Source records:
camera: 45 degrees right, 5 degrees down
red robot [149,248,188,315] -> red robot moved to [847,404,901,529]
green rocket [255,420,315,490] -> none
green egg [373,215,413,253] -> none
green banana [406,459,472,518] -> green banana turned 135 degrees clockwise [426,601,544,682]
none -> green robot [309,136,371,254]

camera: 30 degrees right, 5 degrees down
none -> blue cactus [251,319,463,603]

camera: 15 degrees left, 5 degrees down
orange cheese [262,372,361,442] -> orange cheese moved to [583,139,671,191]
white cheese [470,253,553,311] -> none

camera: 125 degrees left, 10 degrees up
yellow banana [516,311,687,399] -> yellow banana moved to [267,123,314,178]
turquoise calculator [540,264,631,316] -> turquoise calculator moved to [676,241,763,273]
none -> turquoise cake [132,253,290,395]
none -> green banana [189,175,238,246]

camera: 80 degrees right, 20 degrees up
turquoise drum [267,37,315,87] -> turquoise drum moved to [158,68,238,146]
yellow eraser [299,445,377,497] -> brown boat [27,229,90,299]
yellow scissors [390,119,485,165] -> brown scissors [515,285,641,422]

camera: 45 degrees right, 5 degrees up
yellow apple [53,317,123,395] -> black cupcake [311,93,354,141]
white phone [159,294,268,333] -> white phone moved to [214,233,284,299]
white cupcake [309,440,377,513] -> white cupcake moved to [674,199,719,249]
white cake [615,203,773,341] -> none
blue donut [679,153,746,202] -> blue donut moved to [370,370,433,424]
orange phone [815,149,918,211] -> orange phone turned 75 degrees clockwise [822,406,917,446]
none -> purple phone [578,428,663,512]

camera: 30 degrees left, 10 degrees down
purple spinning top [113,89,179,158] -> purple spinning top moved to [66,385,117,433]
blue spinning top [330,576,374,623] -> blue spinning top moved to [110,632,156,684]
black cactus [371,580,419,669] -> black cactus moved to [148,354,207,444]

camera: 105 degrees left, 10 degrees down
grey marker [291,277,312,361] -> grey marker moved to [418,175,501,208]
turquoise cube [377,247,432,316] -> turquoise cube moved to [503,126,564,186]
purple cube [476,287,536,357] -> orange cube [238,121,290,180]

Task directions: Would you print, exactly as written, every line above from the one holding "none -> green banana [189,175,238,246]" through the one holding "yellow eraser [299,445,377,497]", with both included and no other lines?

Result:
none -> green banana [189,175,238,246]

camera: 80 degrees right, 20 degrees up
turquoise drum [267,37,315,87] -> turquoise drum moved to [158,68,238,146]
yellow eraser [299,445,377,497] -> brown boat [27,229,90,299]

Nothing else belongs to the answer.